**Task description:**
Your task is to return the listing below word for word, without any of its images.

**Records supplied:**
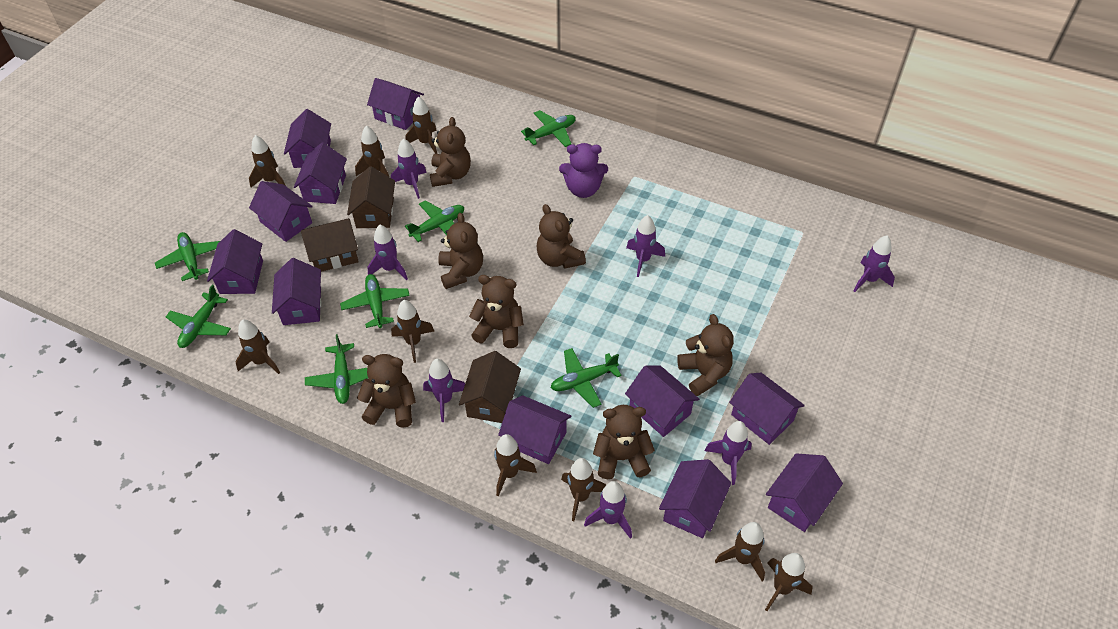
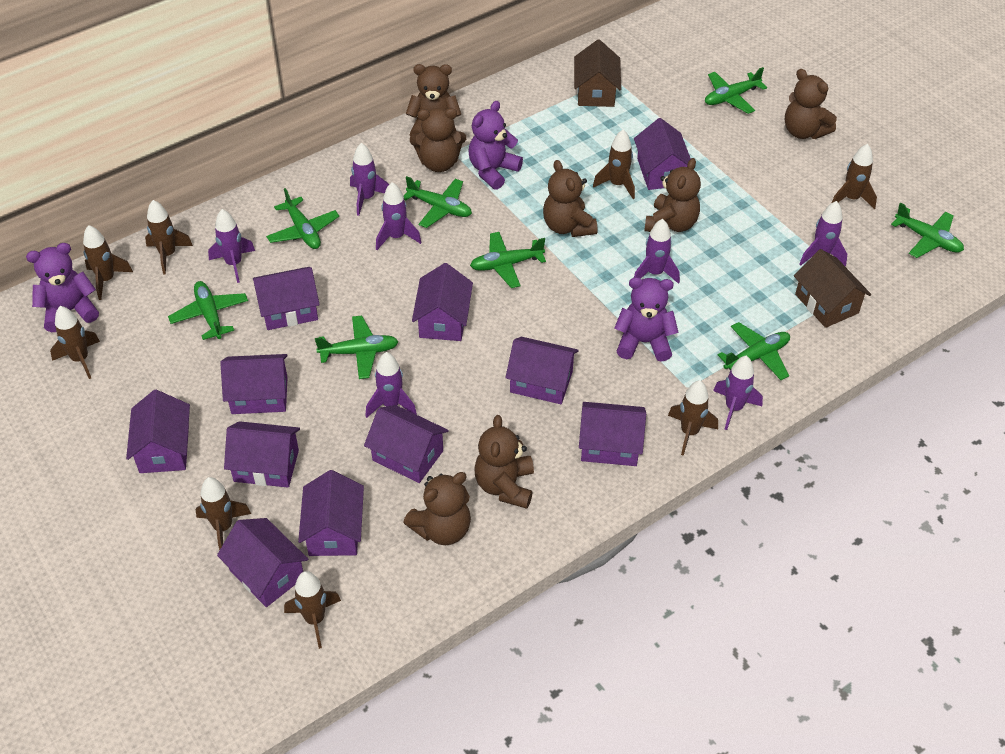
brown house: 3 -> 2
brown rocket: 9 -> 8
green plane: 7 -> 8
purple teddy bear: 1 -> 3

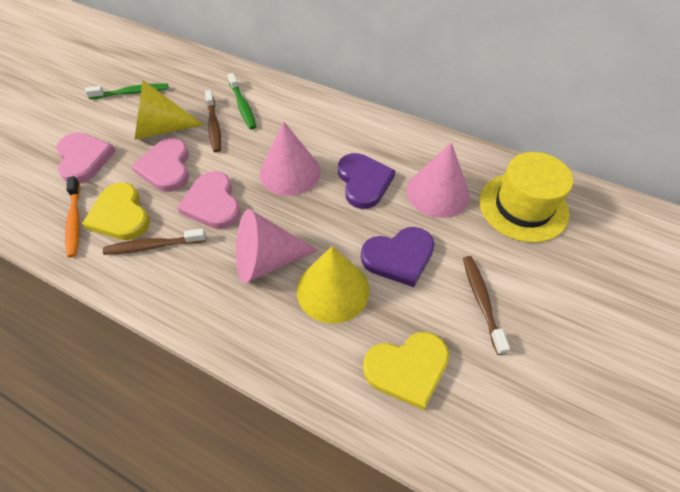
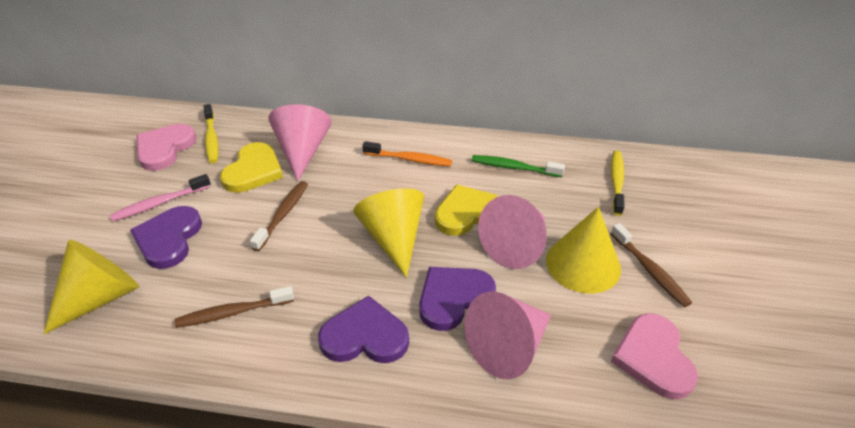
green toothbrush: 2 -> 1
pink heart: 3 -> 2
pink toothbrush: 0 -> 1
purple heart: 2 -> 3
yellow cone: 2 -> 3
yellow hat: 1 -> 0
yellow toothbrush: 0 -> 2

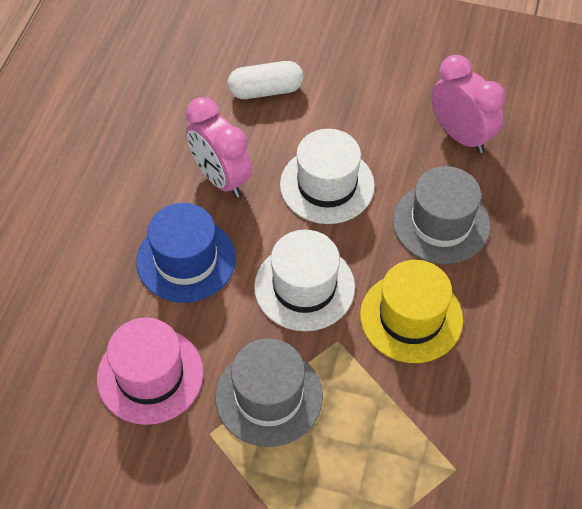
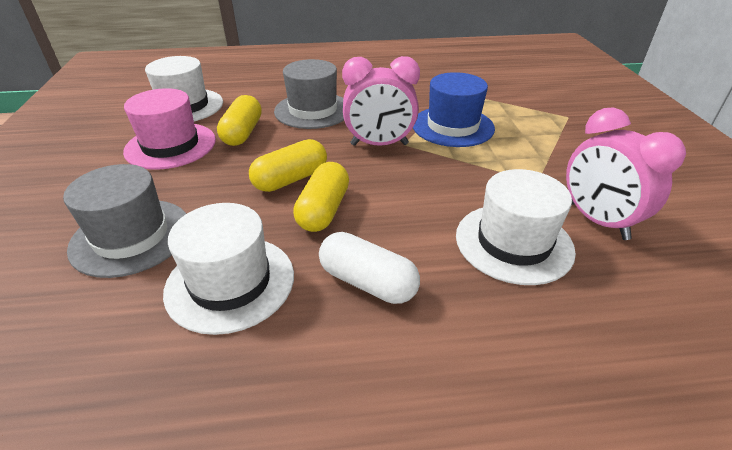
white hat: 2 -> 3
yellow capsule: 0 -> 3
yellow hat: 1 -> 0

**Output for this exercise:**
brown house: 3 -> 2
brown rocket: 9 -> 8
green plane: 7 -> 8
purple teddy bear: 1 -> 3

green toothbrush: 2 -> 1
pink heart: 3 -> 2
pink toothbrush: 0 -> 1
purple heart: 2 -> 3
yellow cone: 2 -> 3
yellow hat: 1 -> 0
yellow toothbrush: 0 -> 2

white hat: 2 -> 3
yellow capsule: 0 -> 3
yellow hat: 1 -> 0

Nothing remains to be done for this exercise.